*YOUR INSTRUCTIONS*. The reply to the records below should contain exactly the lines from the line with "second_place: [135, 310]" through the line with "second_place: [388, 163]", and nothing besides.

Recorded data

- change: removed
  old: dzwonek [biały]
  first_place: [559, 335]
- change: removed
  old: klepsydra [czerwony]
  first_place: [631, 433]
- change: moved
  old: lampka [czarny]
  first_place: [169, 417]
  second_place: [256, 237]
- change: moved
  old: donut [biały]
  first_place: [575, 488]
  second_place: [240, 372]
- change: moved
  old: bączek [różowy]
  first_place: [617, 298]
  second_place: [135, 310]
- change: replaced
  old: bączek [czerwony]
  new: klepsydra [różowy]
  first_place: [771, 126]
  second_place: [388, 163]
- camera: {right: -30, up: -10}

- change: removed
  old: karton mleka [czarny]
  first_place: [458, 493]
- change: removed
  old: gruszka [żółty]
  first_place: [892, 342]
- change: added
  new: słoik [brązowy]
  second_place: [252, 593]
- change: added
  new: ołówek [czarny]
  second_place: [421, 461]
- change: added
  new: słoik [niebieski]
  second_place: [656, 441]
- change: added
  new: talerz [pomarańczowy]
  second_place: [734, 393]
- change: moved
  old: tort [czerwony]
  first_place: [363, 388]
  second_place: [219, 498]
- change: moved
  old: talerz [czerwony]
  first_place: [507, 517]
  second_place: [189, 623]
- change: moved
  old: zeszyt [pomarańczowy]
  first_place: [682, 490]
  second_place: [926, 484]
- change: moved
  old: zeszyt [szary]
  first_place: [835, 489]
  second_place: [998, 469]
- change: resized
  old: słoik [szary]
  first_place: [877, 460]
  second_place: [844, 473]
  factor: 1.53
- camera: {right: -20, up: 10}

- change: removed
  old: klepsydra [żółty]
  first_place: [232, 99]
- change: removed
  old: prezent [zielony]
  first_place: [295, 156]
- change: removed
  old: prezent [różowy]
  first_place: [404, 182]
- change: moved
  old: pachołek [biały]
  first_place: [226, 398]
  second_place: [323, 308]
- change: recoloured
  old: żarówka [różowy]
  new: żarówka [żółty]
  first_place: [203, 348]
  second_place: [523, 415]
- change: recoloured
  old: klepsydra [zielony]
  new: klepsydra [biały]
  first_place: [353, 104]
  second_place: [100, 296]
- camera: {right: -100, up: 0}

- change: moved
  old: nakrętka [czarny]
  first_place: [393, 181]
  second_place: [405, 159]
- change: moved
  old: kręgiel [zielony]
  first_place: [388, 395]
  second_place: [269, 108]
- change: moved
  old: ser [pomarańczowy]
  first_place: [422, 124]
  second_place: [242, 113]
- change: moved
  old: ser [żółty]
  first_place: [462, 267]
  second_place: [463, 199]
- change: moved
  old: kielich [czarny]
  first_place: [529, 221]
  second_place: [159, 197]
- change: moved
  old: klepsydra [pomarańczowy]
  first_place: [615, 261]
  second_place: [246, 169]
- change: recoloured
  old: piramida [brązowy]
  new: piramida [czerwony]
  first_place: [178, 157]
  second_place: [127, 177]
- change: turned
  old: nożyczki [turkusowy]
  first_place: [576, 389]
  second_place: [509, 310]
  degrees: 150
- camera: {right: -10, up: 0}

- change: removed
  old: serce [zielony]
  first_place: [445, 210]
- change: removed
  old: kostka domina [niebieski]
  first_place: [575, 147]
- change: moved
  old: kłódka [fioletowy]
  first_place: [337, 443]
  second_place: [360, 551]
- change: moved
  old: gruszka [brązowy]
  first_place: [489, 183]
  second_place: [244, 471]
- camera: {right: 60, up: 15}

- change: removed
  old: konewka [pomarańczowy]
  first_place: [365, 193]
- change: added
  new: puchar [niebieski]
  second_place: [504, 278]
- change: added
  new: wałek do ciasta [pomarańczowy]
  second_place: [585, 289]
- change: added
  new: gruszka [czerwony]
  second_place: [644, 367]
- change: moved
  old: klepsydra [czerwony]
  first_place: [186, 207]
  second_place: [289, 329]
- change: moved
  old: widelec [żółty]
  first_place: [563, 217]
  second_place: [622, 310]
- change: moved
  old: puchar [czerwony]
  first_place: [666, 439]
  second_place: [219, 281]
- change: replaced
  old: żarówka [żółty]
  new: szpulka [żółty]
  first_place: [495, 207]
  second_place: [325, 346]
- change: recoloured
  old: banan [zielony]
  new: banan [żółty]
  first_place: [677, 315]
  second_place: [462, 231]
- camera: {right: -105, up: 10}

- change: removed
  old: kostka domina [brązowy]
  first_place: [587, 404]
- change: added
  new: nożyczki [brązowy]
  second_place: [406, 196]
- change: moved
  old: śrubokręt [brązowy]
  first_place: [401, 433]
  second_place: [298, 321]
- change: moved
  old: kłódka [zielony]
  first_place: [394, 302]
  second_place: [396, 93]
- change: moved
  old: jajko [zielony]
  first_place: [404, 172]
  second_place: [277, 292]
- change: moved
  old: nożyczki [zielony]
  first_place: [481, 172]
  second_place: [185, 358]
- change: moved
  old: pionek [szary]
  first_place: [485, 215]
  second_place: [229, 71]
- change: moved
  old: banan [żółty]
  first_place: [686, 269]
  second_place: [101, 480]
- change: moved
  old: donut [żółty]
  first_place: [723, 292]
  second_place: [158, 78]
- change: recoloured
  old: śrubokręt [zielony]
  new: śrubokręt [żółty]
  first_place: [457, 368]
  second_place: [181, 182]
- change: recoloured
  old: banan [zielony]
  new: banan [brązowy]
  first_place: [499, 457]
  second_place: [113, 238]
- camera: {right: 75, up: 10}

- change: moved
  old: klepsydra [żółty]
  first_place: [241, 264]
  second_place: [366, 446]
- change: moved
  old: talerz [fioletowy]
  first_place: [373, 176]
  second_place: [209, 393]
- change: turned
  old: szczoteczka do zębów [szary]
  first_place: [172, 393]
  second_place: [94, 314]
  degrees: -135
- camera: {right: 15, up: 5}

*ANSWER TO THIS TASK*.
  second_place: [135, 310]
- change: replaced
  old: bączek [czerwony]
  new: klepsydra [różowy]
  first_place: [771, 126]
  second_place: [388, 163]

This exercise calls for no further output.